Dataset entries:
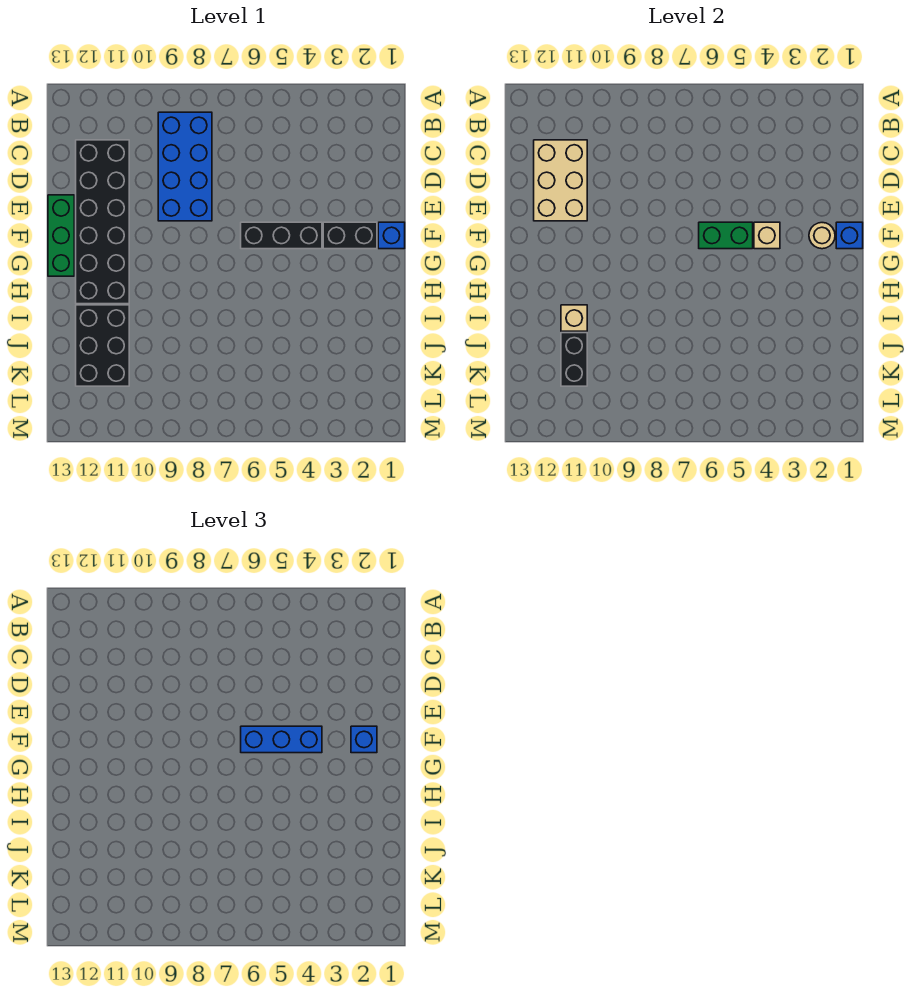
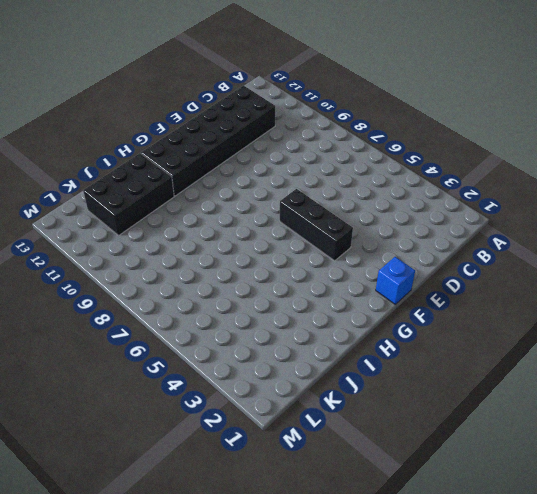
none -> blue brick B8:E9 level 1
none -> green brick E13:G13 level 1
none -> black brick F2:F3 level 1

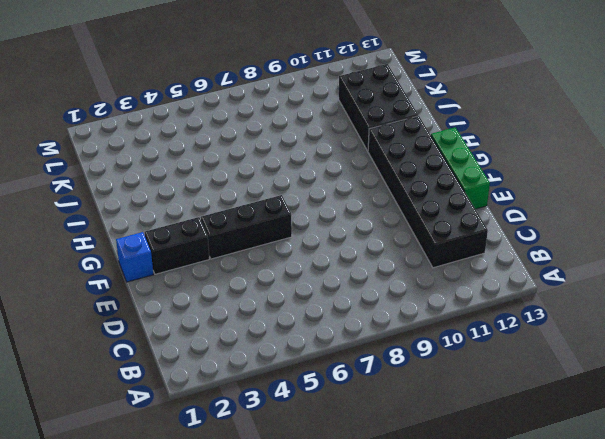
none -> blue brick B8:E9 level 1
none -> tan brick C11:E12 level 2
none -> blue brick F1 level 2

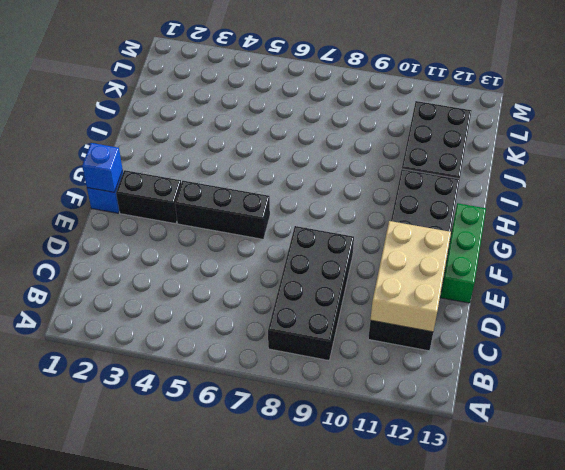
black brick B8:E9 level 1 -> blue brick B8:E9 level 1
none -> tan round brick F2 level 2
none -> tan brick F4 level 2
none -> green brick F5:F6 level 2

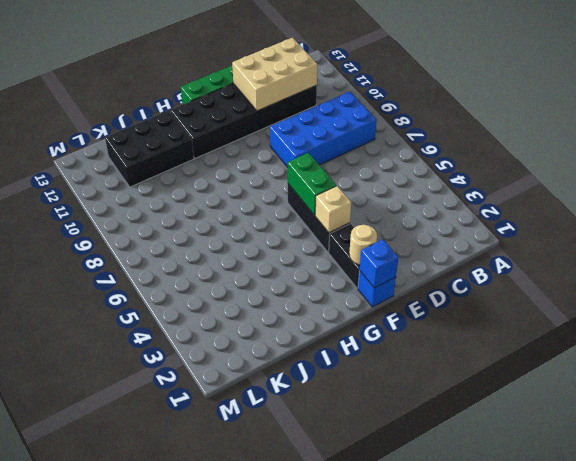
none -> tan brick I11 level 2
none -> black brick J11:K11 level 2
none -> blue brick F2 level 3

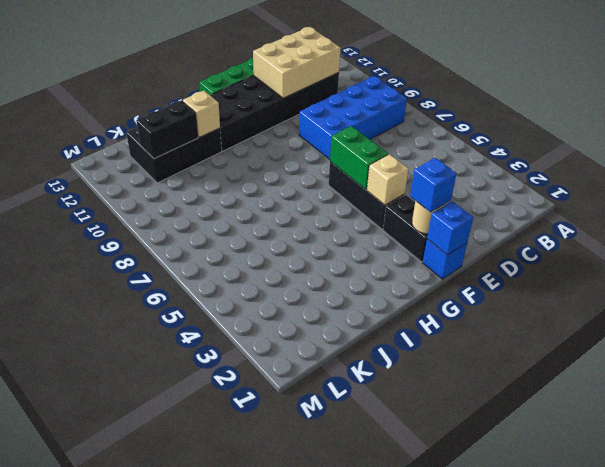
none -> blue brick F4:F6 level 3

• _Goal of the exercise_
Could the entries above be returned verbatim, with no pictures included?

• _Task answer_
none -> blue brick B8:E9 level 1
none -> green brick E13:G13 level 1
none -> black brick F2:F3 level 1

none -> blue brick B8:E9 level 1
none -> tan brick C11:E12 level 2
none -> blue brick F1 level 2

black brick B8:E9 level 1 -> blue brick B8:E9 level 1
none -> tan round brick F2 level 2
none -> tan brick F4 level 2
none -> green brick F5:F6 level 2

none -> tan brick I11 level 2
none -> black brick J11:K11 level 2
none -> blue brick F2 level 3

none -> blue brick F4:F6 level 3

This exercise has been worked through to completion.